* Itemized modification records *
╔══

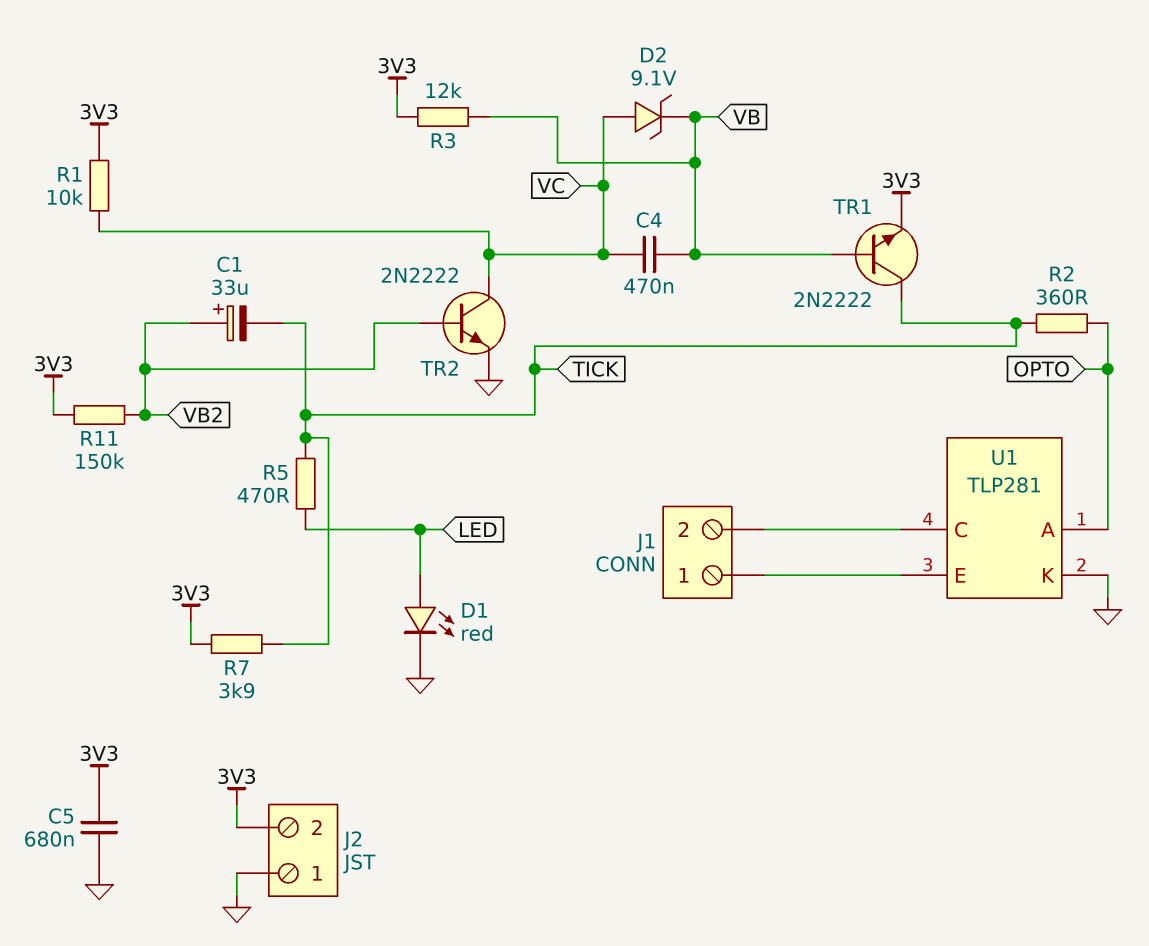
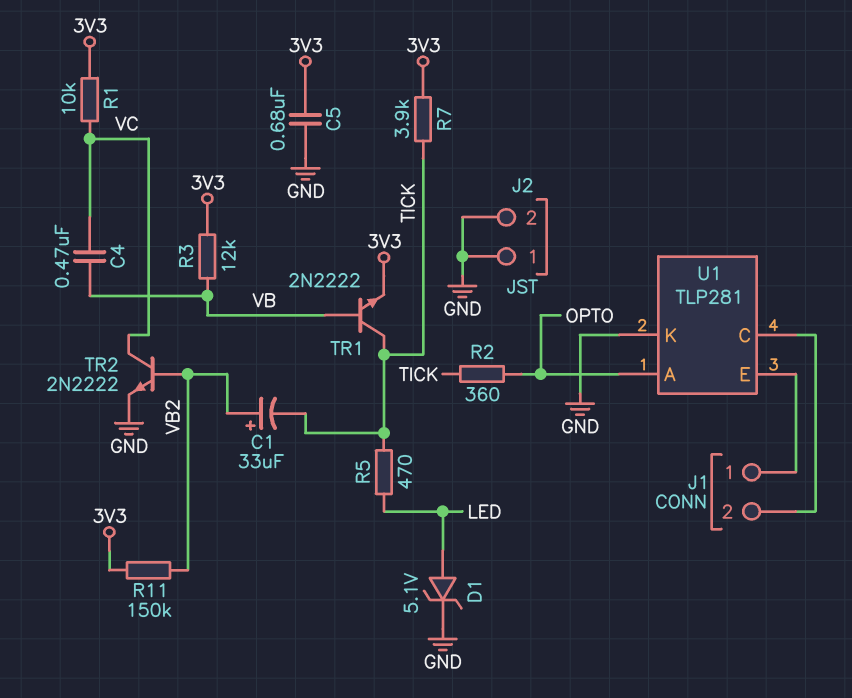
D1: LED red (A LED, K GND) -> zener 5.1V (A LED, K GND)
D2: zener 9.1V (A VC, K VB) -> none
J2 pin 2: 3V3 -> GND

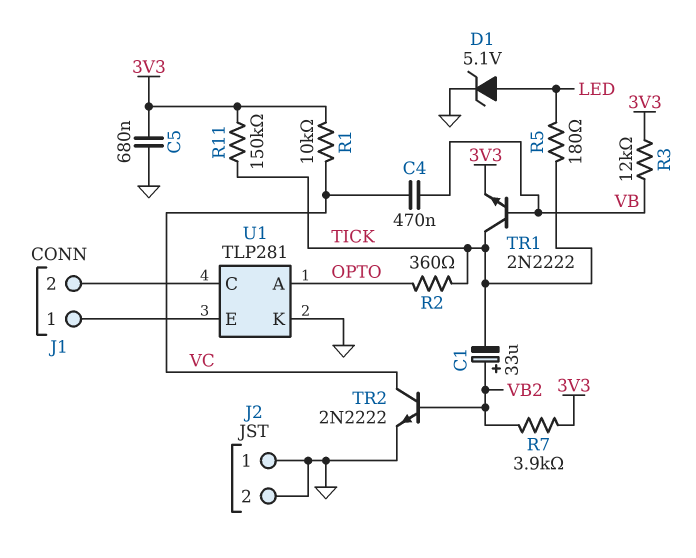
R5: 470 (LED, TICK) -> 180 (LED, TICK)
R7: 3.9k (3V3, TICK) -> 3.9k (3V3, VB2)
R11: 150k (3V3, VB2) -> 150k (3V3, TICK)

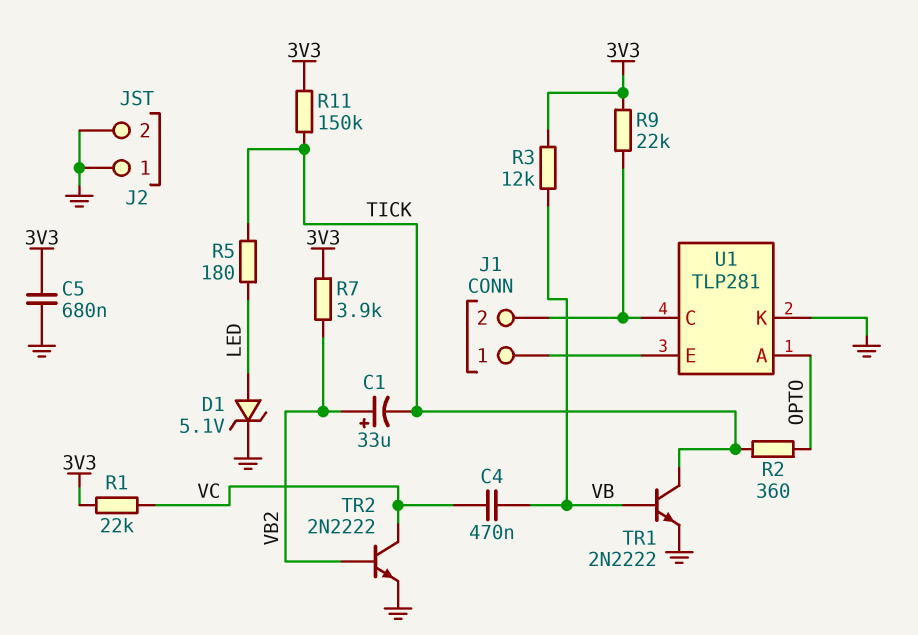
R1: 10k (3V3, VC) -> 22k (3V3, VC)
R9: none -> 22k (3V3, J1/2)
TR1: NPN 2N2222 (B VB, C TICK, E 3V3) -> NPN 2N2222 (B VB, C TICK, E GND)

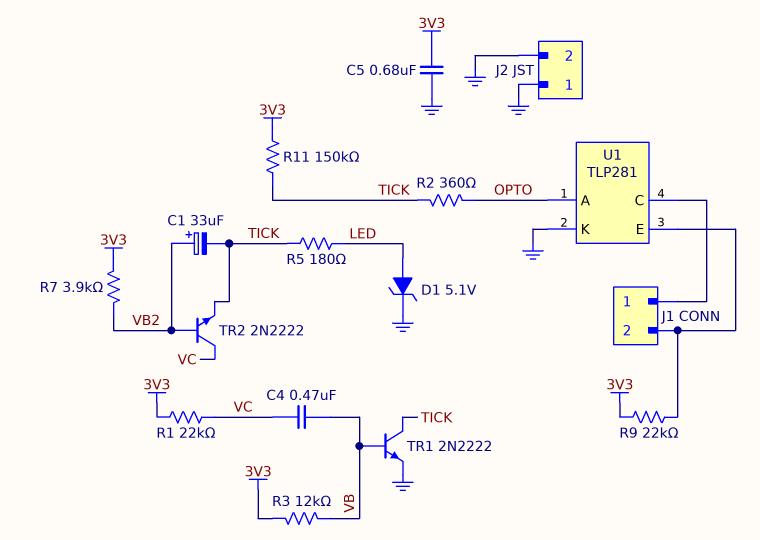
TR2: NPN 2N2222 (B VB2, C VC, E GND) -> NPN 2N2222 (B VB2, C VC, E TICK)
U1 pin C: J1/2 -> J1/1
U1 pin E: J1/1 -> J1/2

╚══
╔══

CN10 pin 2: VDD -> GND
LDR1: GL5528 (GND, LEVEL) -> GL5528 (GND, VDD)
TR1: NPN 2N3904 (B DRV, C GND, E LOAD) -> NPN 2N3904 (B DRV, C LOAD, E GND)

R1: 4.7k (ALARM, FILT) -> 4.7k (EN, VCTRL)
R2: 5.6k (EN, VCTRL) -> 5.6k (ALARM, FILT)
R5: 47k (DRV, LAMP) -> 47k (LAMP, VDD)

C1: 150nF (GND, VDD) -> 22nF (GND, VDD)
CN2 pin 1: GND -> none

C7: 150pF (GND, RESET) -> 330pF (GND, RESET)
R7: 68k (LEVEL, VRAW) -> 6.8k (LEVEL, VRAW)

╚══

* WHAT YOU NEED TO DO *
Set down, from the entries above, exactly the lines from the one with "R1: 4.7k (ALARM, FILT) -> 4.7k (EN, VCTRL)" up to and including the one with "R7: 68k (LEVEL, VRAW) -> 6.8k (LEVEL, VRAW)", and no other lines.

* RESULT BELOW *
R1: 4.7k (ALARM, FILT) -> 4.7k (EN, VCTRL)
R2: 5.6k (EN, VCTRL) -> 5.6k (ALARM, FILT)
R5: 47k (DRV, LAMP) -> 47k (LAMP, VDD)

C1: 150nF (GND, VDD) -> 22nF (GND, VDD)
CN2 pin 1: GND -> none

C7: 150pF (GND, RESET) -> 330pF (GND, RESET)
R7: 68k (LEVEL, VRAW) -> 6.8k (LEVEL, VRAW)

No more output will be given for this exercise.